[Task description]
Copy the records below exactly, leaving out every picture.

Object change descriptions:
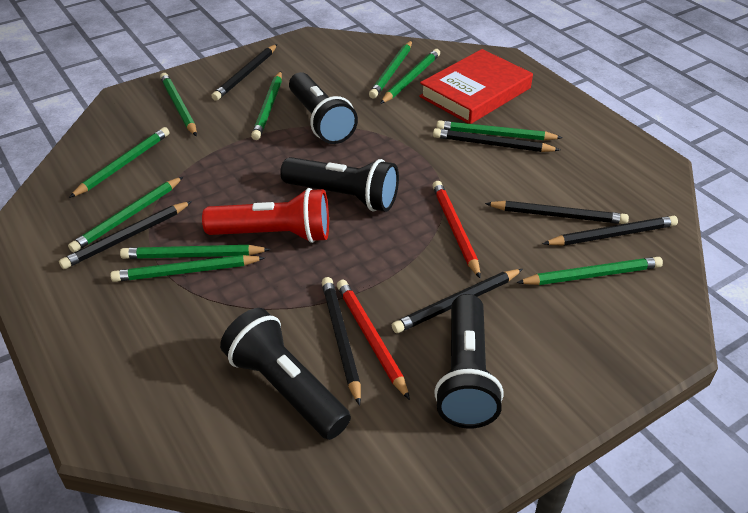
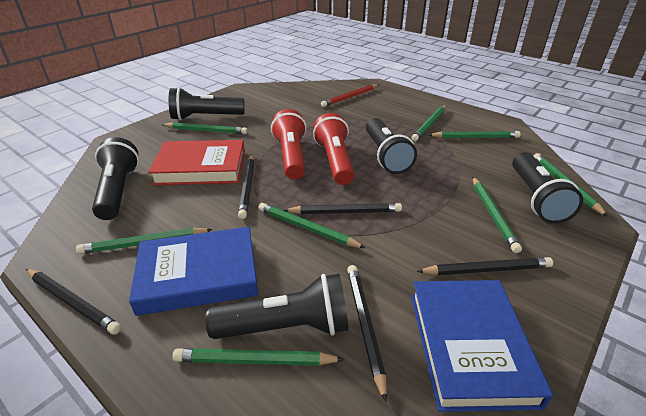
black flashlight: 4 -> 5
black pencil: 7 -> 5
blue book: 0 -> 2
green pencil: 10 -> 8
red flashlight: 1 -> 2
red pencil: 2 -> 1

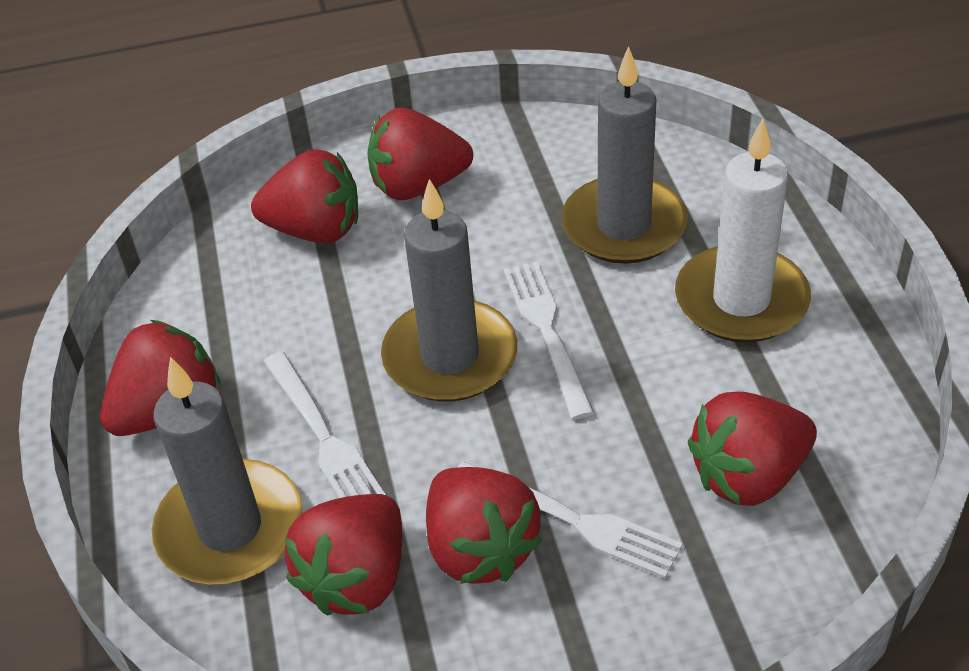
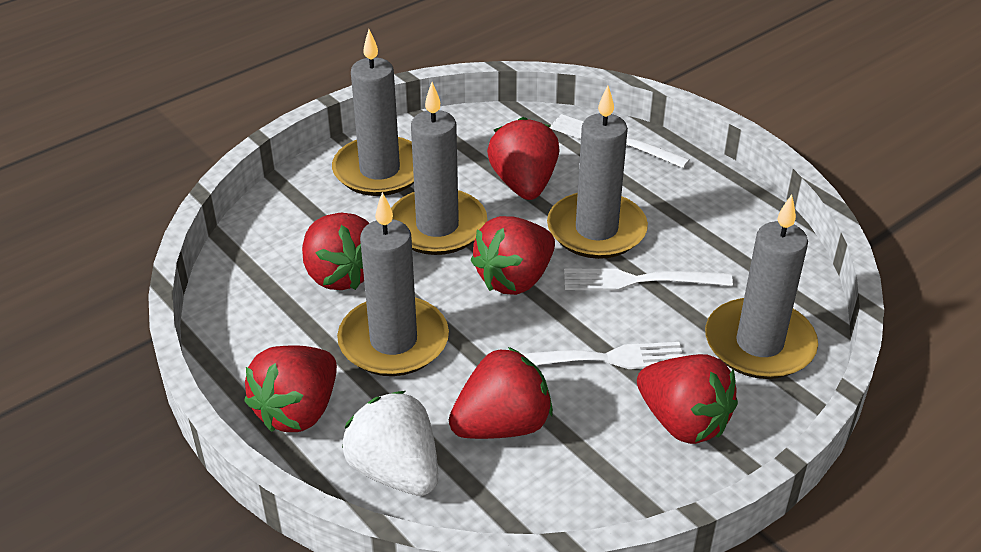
grey candle: 3 -> 5
white candle: 1 -> 0
white strawberry: 0 -> 1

[Completed task]
black flashlight: 4 -> 5
black pencil: 7 -> 5
blue book: 0 -> 2
green pencil: 10 -> 8
red flashlight: 1 -> 2
red pencil: 2 -> 1

grey candle: 3 -> 5
white candle: 1 -> 0
white strawberry: 0 -> 1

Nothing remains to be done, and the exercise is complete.